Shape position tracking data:
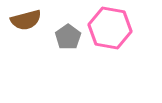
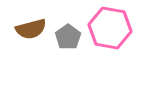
brown semicircle: moved 5 px right, 9 px down
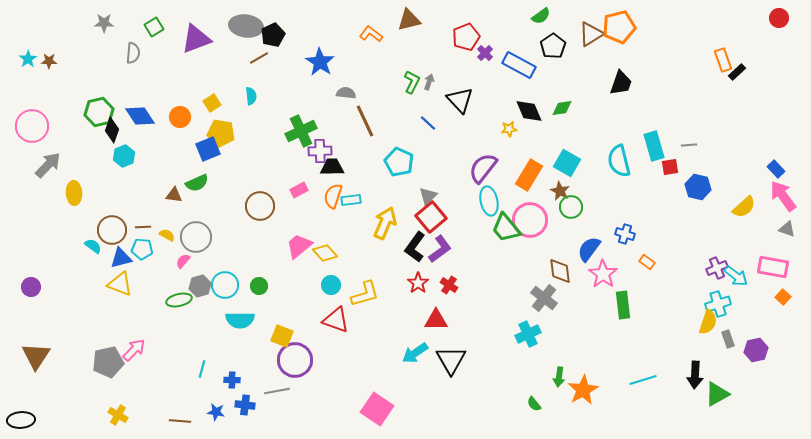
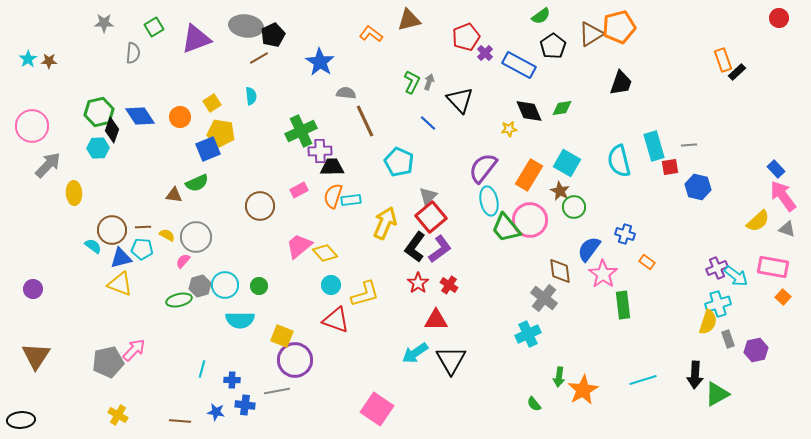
cyan hexagon at (124, 156): moved 26 px left, 8 px up; rotated 20 degrees clockwise
green circle at (571, 207): moved 3 px right
yellow semicircle at (744, 207): moved 14 px right, 14 px down
purple circle at (31, 287): moved 2 px right, 2 px down
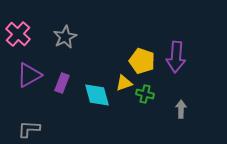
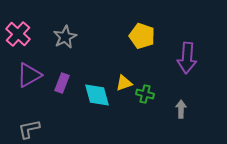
purple arrow: moved 11 px right, 1 px down
yellow pentagon: moved 25 px up
gray L-shape: rotated 15 degrees counterclockwise
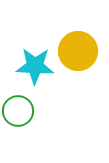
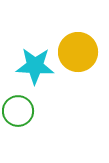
yellow circle: moved 1 px down
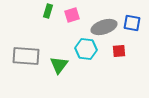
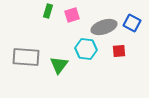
blue square: rotated 18 degrees clockwise
gray rectangle: moved 1 px down
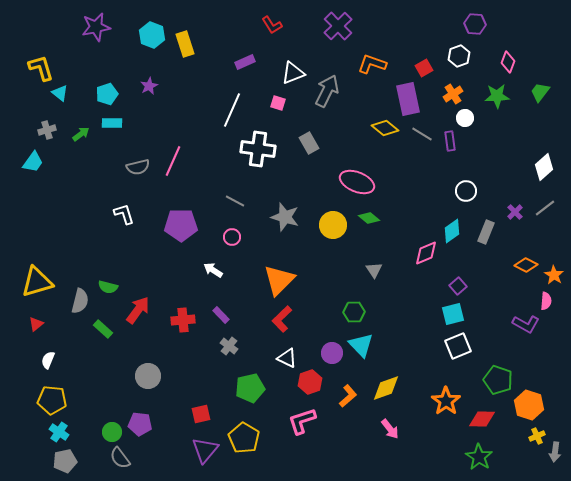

* [Required work]
All of the records above are to be written out exactly, minus their images.

* [Output for this task]
brown semicircle: moved 5 px right, 9 px down
cyan hexagon at (124, 156): moved 26 px left, 8 px up; rotated 20 degrees clockwise
green circle at (571, 207): moved 3 px right
yellow semicircle at (744, 207): moved 14 px right, 14 px down
purple circle at (31, 287): moved 2 px right, 2 px down
purple arrow: moved 11 px right, 1 px down
yellow pentagon: moved 25 px up
gray L-shape: rotated 15 degrees counterclockwise
yellow circle: moved 1 px down
blue square: rotated 18 degrees clockwise
gray rectangle: moved 1 px down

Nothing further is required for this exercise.